>>>>>

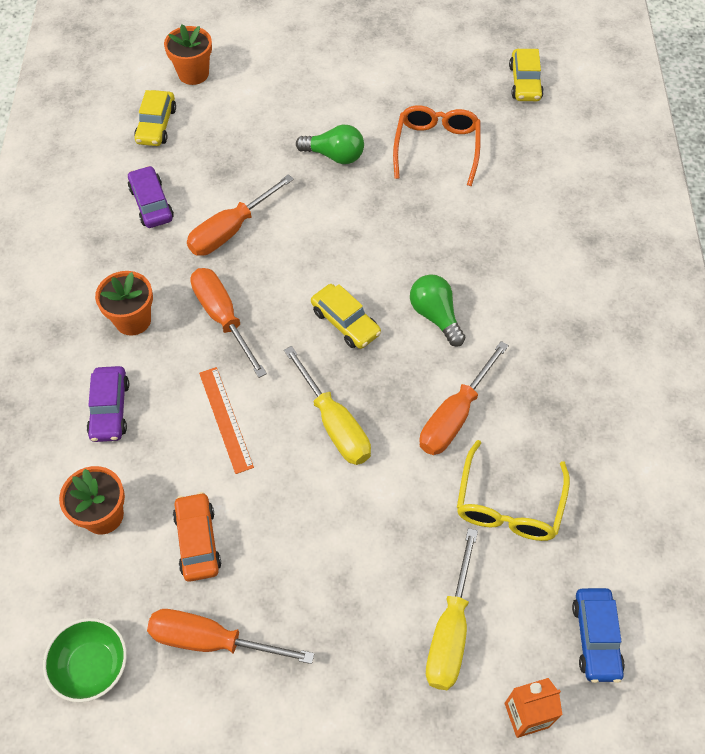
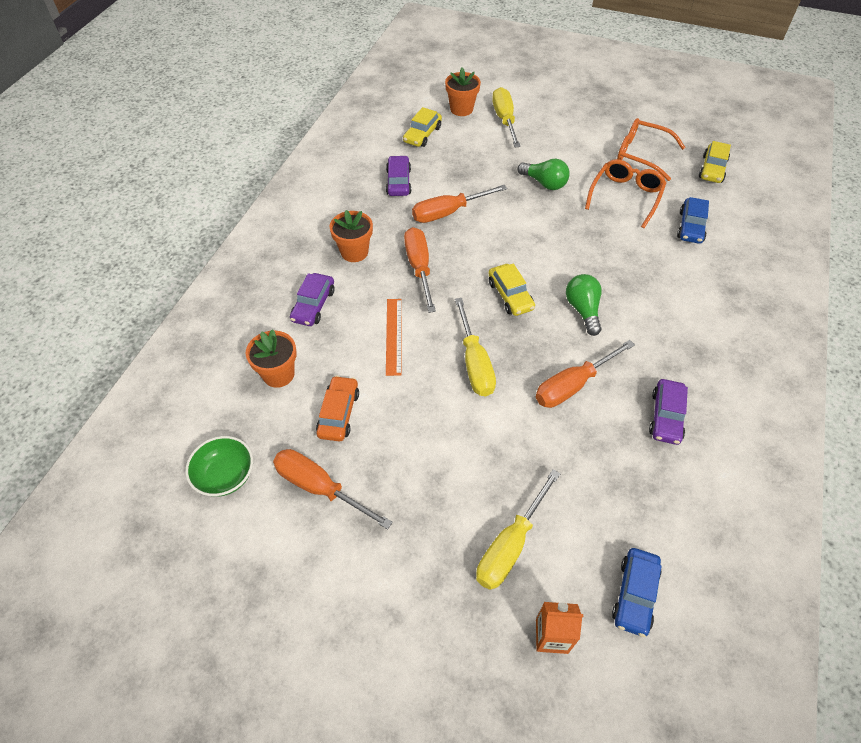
camera: 20 degrees right, 5 degrees down
(254, 76) = (504, 120): none -> yellow screwdriver
(438, 83) = (642, 155): none -> orange glasses
(509, 503) = (594, 464): yellow glasses -> none
(523, 169) = (690, 227): none -> blue car
(566, 421) = (666, 416): none -> purple car

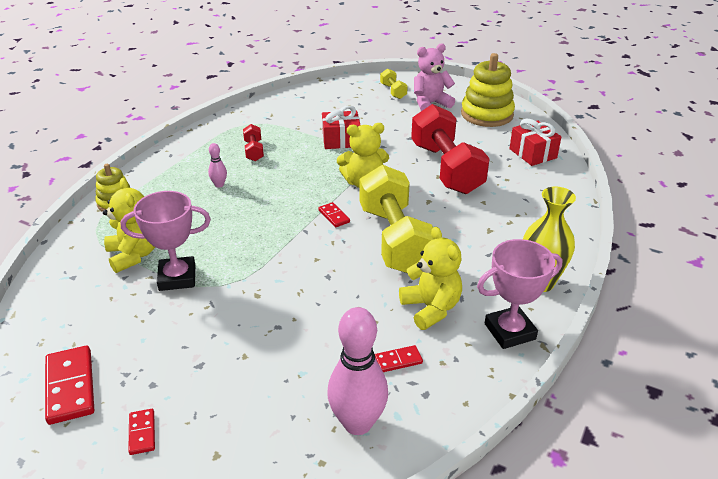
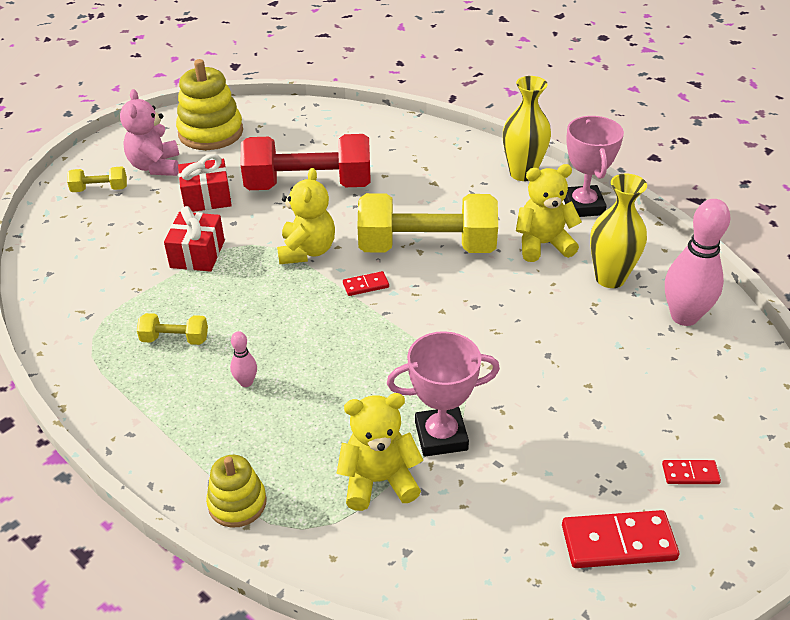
camera: 75 degrees left, 5 degrees up
(177, 277) = (441, 436): pink trophy -> pink trophy turned 75 degrees clockwise
(254, 151) = (175, 339): red dumbbell -> yellow dumbbell
(398, 360) = (610, 278): red domino -> yellow vase
(532, 153) = (311, 124): red gift -> red gift (207, 198)

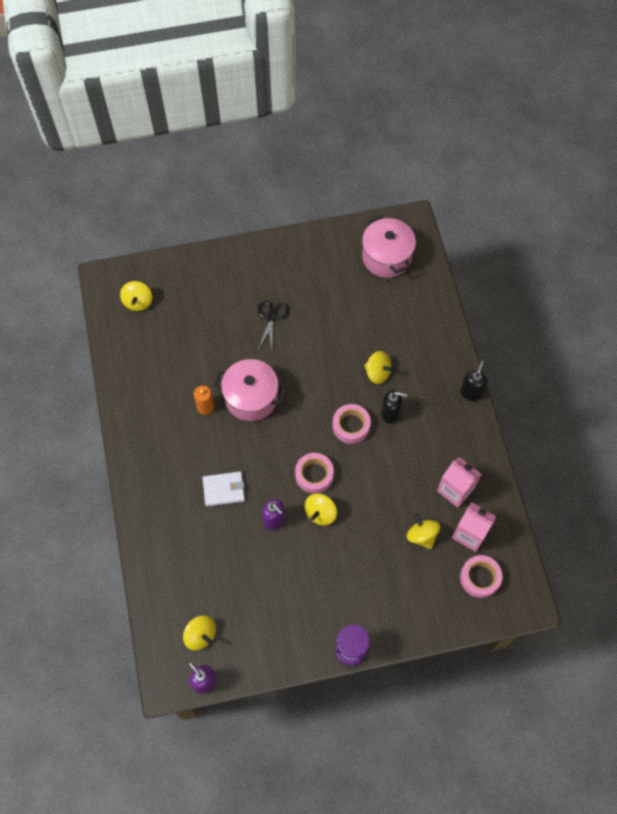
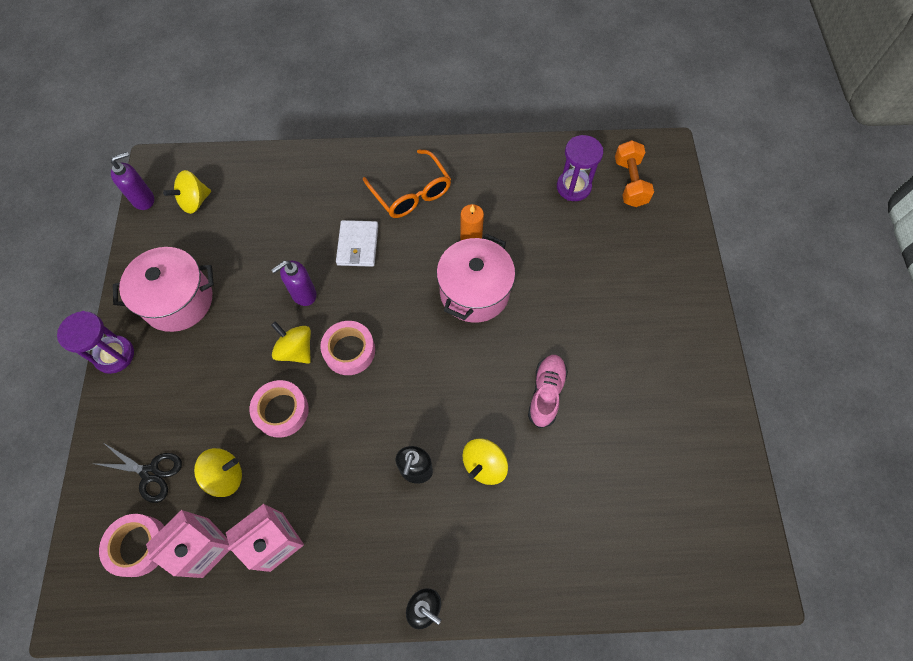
camera: 100 degrees right, 0 degrees up
(138, 302) = (630, 182): yellow spinning top -> orange dumbbell
(147, 340) = (573, 187): none -> purple hourglass
(168, 459) = (411, 193): none -> orange glasses
(272, 317) = (592, 335): black scissors -> black scissors (150, 473)
(321, 342) = (546, 393): none -> pink shoe
(351, 426) = (408, 411): pink tape -> pink tape (281, 411)
(386, 257) = (687, 521): pink pot -> pink pot (178, 300)

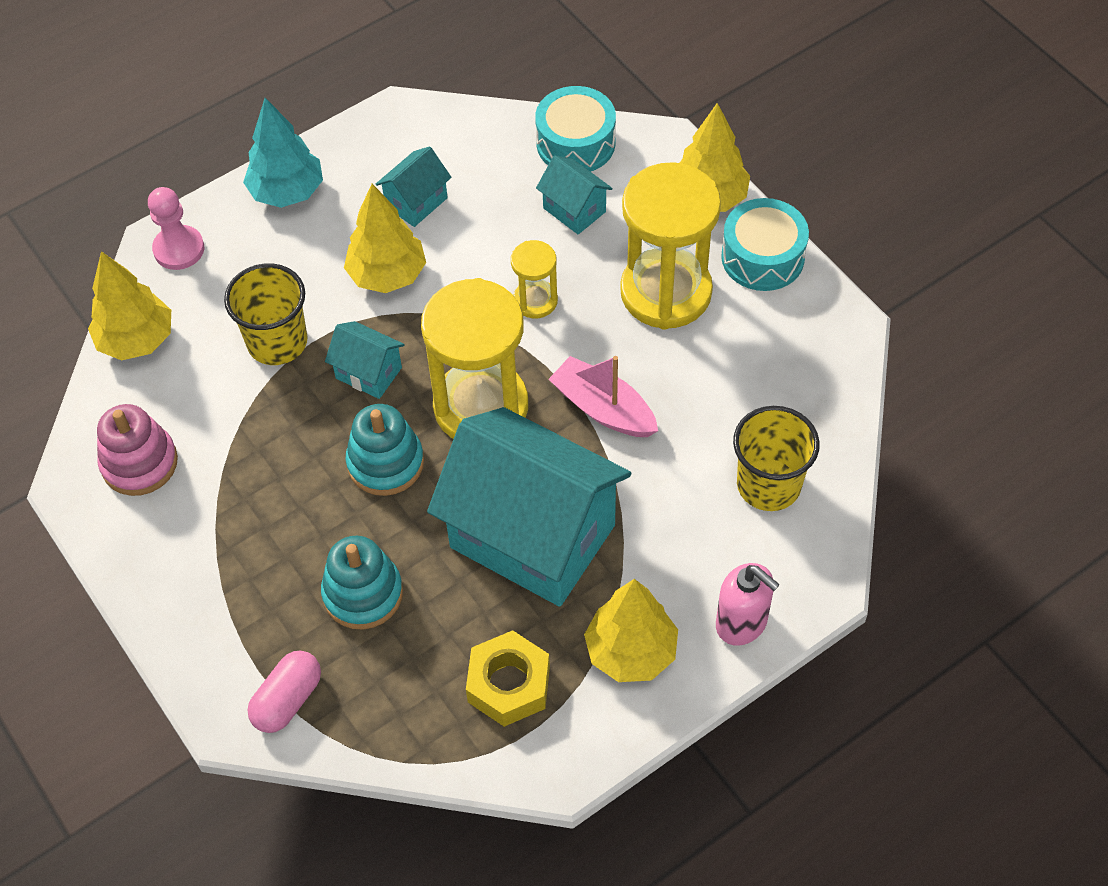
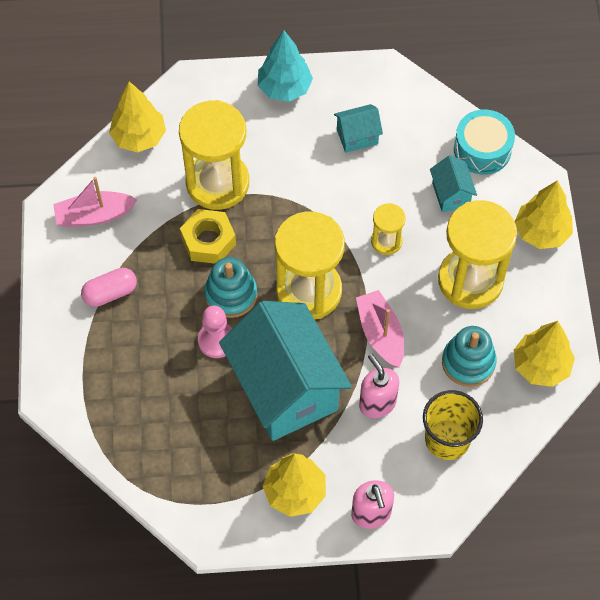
camera: 30 degrees right, 5 degrees up
(139, 463) = (94, 215): pink stacking toy -> pink boat
(179, 249) = (198, 92): pink pawn -> pink pawn (217, 340)
(277, 342) = (217, 183): yellow cup -> yellow hourglass
(287, 700) = (87, 404): pink capsule -> pink capsule (110, 293)
(363, 593) = (167, 367): turquoise stacking toy -> turquoise stacking toy (468, 362)
(368, 373) = (257, 232): turquoise house -> none
(387, 275) = (309, 175): yellow tree -> yellow tree (540, 366)
(508, 684) = (213, 469): yellow nut -> yellow nut (208, 241)
(656, 490) = (377, 403): none -> pink soap dispenser
(762, 257) = (548, 291): turquoise drum -> none

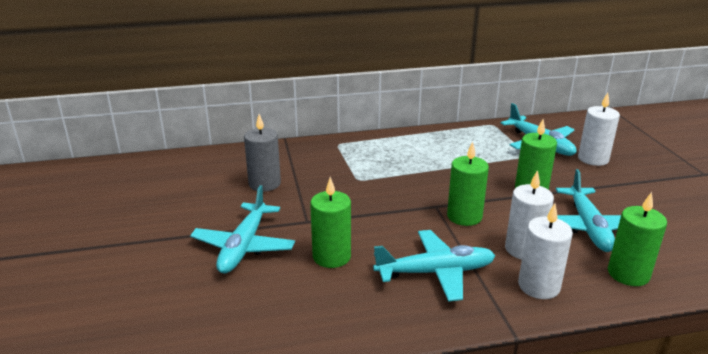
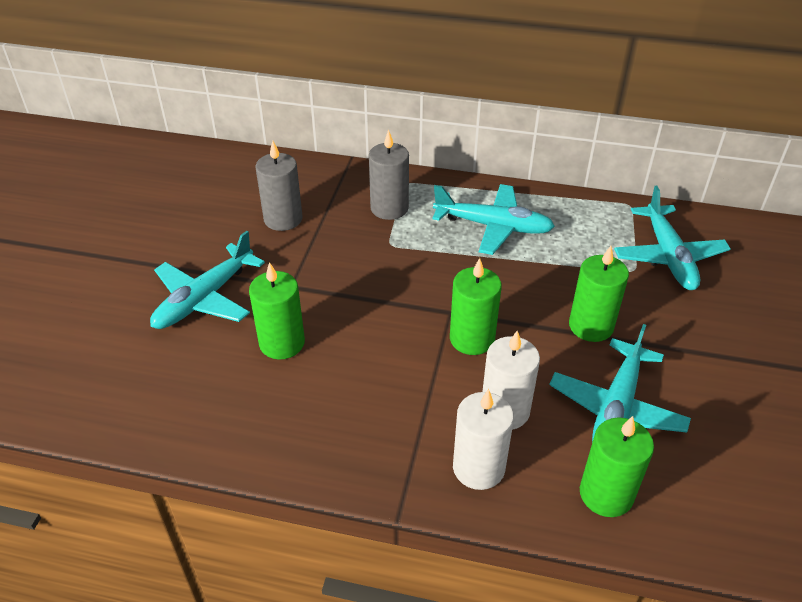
camera: 25 degrees right, 15 degrees up
(339, 160) = (389, 208): none -> grey candle
(435, 272) = (375, 404): turquoise plane -> turquoise plane (492, 226)
(593, 159) = (723, 303): white candle -> none

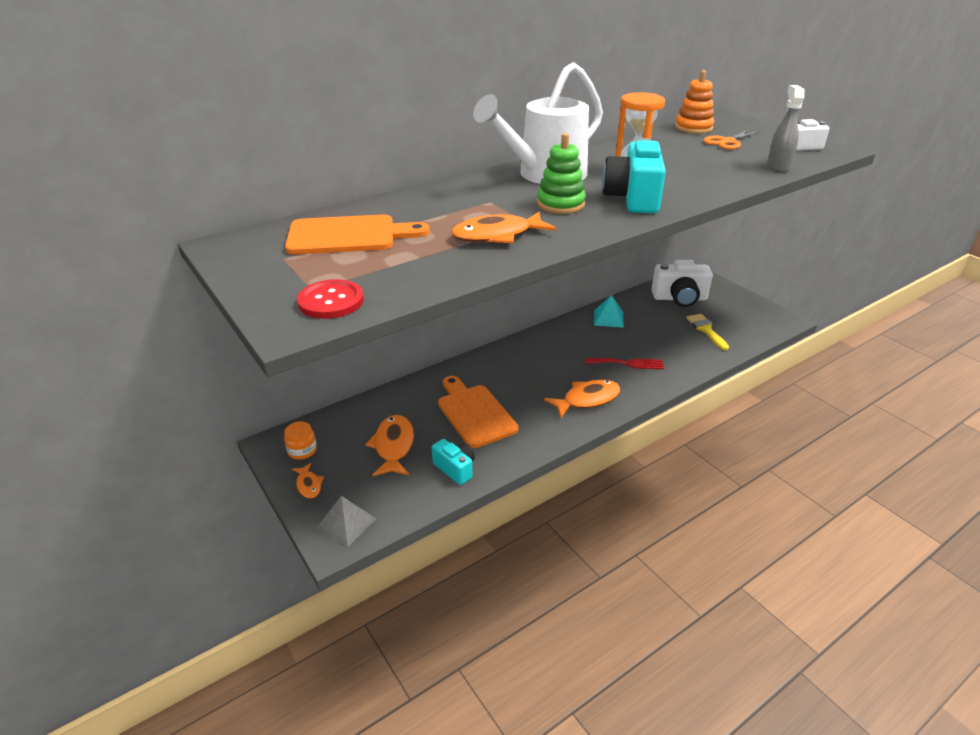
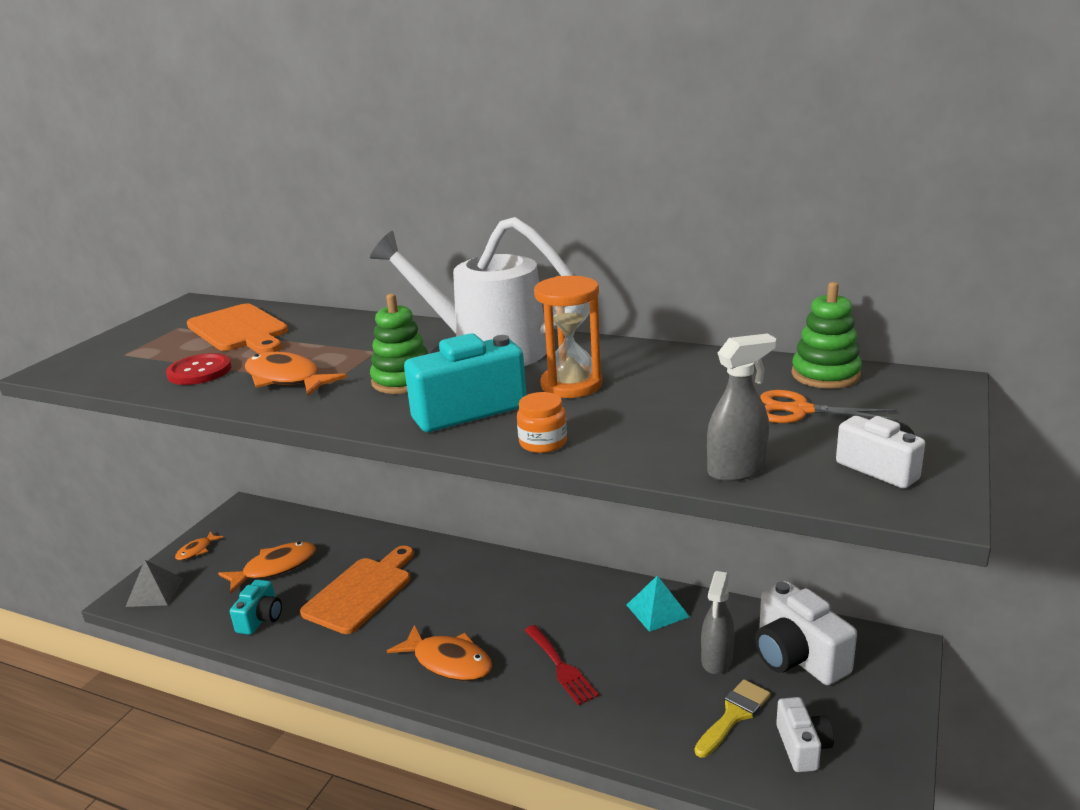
camera: 60 degrees right, 10 degrees down
(302, 450) = (241, 525): orange jar -> orange jar (543, 443)
(331, 301) = (103, 366): red button -> red button (199, 371)
(663, 318) = (716, 660): none -> grey spray bottle
(693, 128) = (825, 375): orange stacking toy -> green stacking toy
(739, 322) = (802, 747): none -> white camera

<<<<<

### DESCRIPTION OF THE TASK:
Copy exactly, with no pictures, the lines from the line containing "(179, 249) = (198, 92): pink" through the last line of the records above.

### RESPONSE BELOW:
(179, 249) = (198, 92): pink pawn -> pink pawn (217, 340)
(277, 342) = (217, 183): yellow cup -> yellow hourglass
(287, 700) = (87, 404): pink capsule -> pink capsule (110, 293)
(363, 593) = (167, 367): turquoise stacking toy -> turquoise stacking toy (468, 362)
(368, 373) = (257, 232): turquoise house -> none
(387, 275) = (309, 175): yellow tree -> yellow tree (540, 366)
(508, 684) = (213, 469): yellow nut -> yellow nut (208, 241)
(656, 490) = (377, 403): none -> pink soap dispenser
(762, 257) = (548, 291): turquoise drum -> none

camera: 25 degrees right, 15 degrees up
(339, 160) = (389, 208): none -> grey candle
(435, 272) = (375, 404): turquoise plane -> turquoise plane (492, 226)
(593, 159) = (723, 303): white candle -> none

camera: 60 degrees right, 10 degrees down
(302, 450) = (241, 525): orange jar -> orange jar (543, 443)
(331, 301) = (103, 366): red button -> red button (199, 371)
(663, 318) = (716, 660): none -> grey spray bottle
(693, 128) = (825, 375): orange stacking toy -> green stacking toy
(739, 322) = (802, 747): none -> white camera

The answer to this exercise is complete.